Data provided START

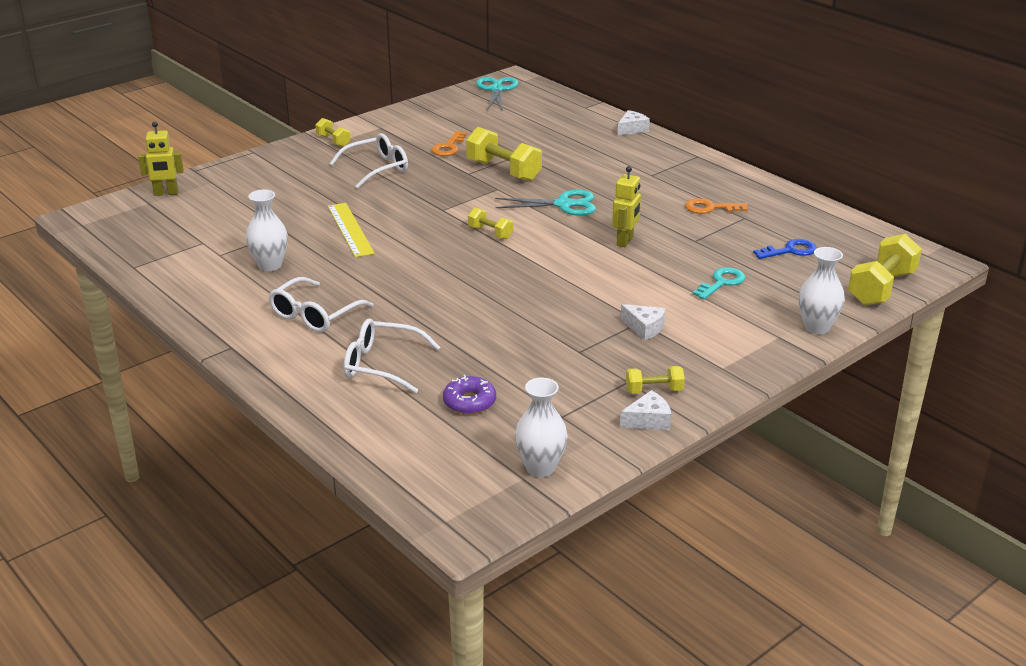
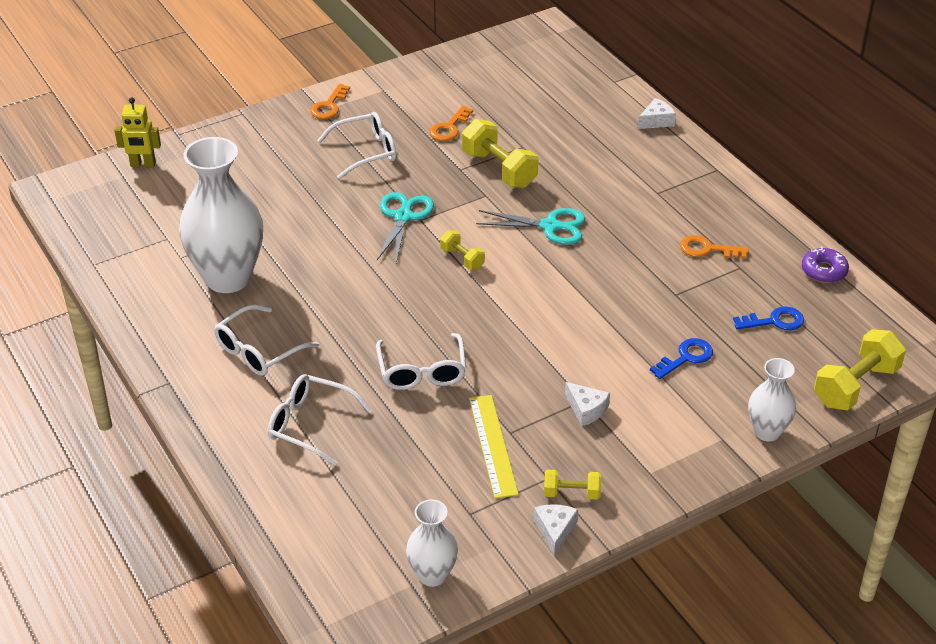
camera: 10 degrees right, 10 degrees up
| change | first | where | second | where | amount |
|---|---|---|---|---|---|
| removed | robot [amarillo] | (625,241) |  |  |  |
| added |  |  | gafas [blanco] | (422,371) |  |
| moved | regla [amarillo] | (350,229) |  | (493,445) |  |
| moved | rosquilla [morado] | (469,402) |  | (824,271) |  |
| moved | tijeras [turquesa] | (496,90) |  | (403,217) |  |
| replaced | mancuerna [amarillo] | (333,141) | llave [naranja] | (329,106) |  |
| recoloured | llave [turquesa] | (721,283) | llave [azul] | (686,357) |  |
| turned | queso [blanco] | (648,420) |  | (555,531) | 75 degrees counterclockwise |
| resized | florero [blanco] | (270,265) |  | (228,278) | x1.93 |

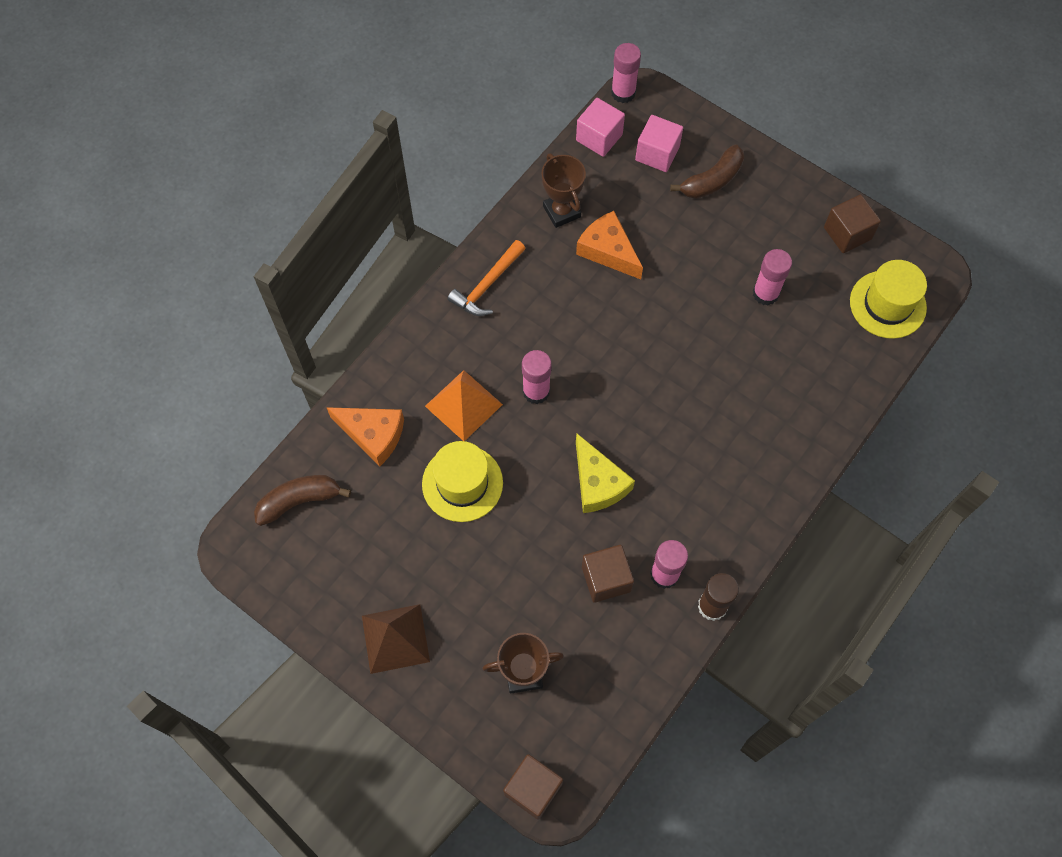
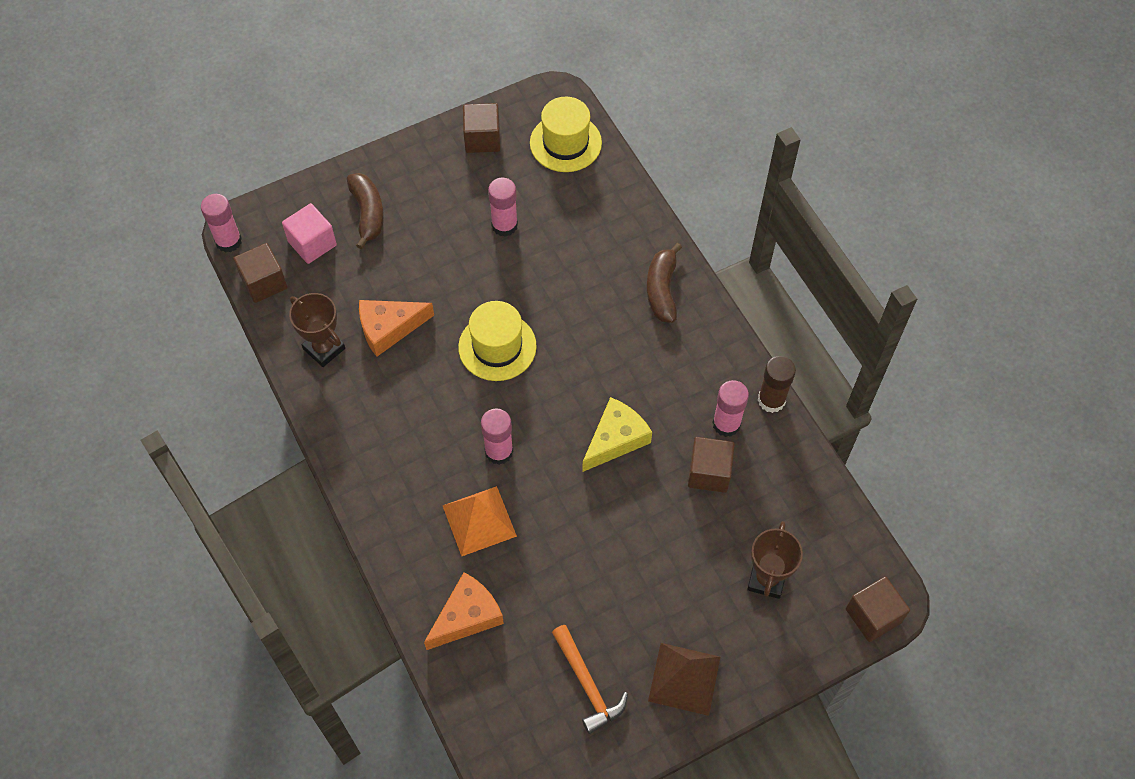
camera: 65 degrees left, 5 degrees down
| change | first | where | second | where | amount |
|---|---|---|---|---|---|
| moved | plátano [marrón] | (299,501) |  | (662,290) |  |
| moved | sombrero [amarillo] | (462,483) |  | (497,347) |  |
| moved | martillo [naranja] | (487,285) |  | (587,684) |  |
| recoloured | cubo [rosa] | (599,137) | cubo [marrón] | (264,282) |  |
| turned | trofeo [marrón] | (561,211) |  | (324,349) | 45 degrees clockwise |
| turned | queso [amarillo] | (598,483) |  | (615,439) | 45 degrees counterclockwise |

Data provided END

Exercise
Leaving the images out, print the records above exactly.

Exercise response
camera: 10 degrees right, 10 degrees up
| change | first | where | second | where | amount |
|---|---|---|---|---|---|
| removed | robot [amarillo] | (625,241) |  |  |  |
| added |  |  | gafas [blanco] | (422,371) |  |
| moved | regla [amarillo] | (350,229) |  | (493,445) |  |
| moved | rosquilla [morado] | (469,402) |  | (824,271) |  |
| moved | tijeras [turquesa] | (496,90) |  | (403,217) |  |
| replaced | mancuerna [amarillo] | (333,141) | llave [naranja] | (329,106) |  |
| recoloured | llave [turquesa] | (721,283) | llave [azul] | (686,357) |  |
| turned | queso [blanco] | (648,420) |  | (555,531) | 75 degrees counterclockwise |
| resized | florero [blanco] | (270,265) |  | (228,278) | x1.93 |

camera: 65 degrees left, 5 degrees down
| change | first | where | second | where | amount |
|---|---|---|---|---|---|
| moved | plátano [marrón] | (299,501) |  | (662,290) |  |
| moved | sombrero [amarillo] | (462,483) |  | (497,347) |  |
| moved | martillo [naranja] | (487,285) |  | (587,684) |  |
| recoloured | cubo [rosa] | (599,137) | cubo [marrón] | (264,282) |  |
| turned | trofeo [marrón] | (561,211) |  | (324,349) | 45 degrees clockwise |
| turned | queso [amarillo] | (598,483) |  | (615,439) | 45 degrees counterclockwise |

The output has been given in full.